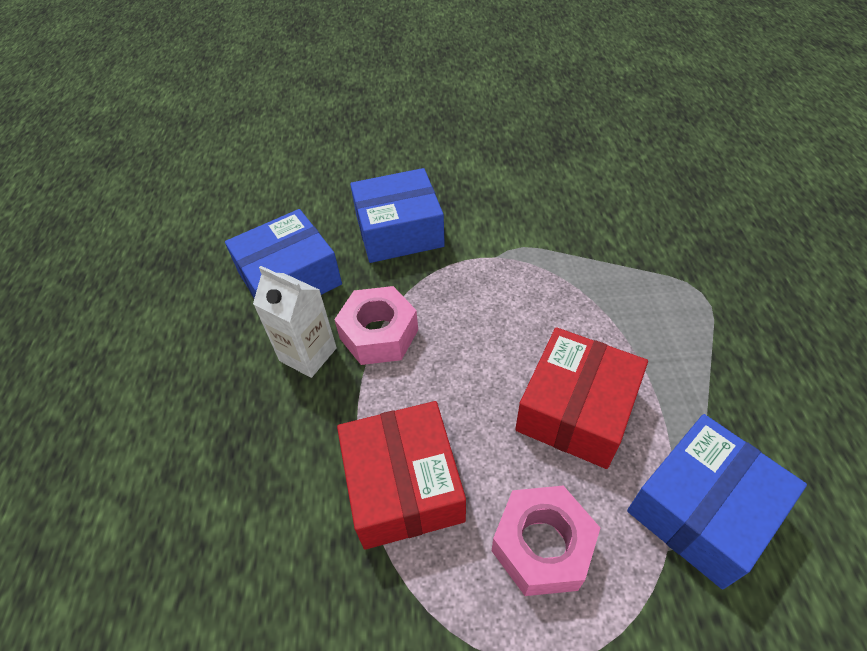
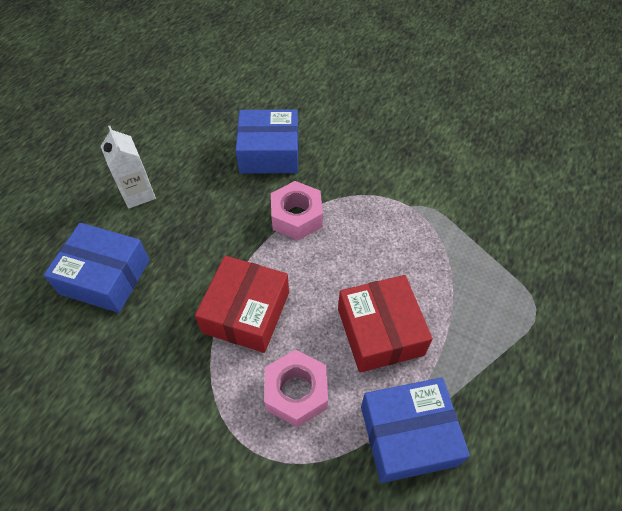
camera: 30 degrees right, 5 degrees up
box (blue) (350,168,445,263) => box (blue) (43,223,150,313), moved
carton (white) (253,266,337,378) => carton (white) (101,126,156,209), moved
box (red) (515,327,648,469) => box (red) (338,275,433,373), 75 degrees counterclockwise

== ACTIVITY ==
Give back the lines above exactly, from the one with "carton (white) (253,266,337,378)" through the last line.

== SOLUTION TO THE PROBLEM ==
carton (white) (253,266,337,378) => carton (white) (101,126,156,209), moved
box (red) (515,327,648,469) => box (red) (338,275,433,373), 75 degrees counterclockwise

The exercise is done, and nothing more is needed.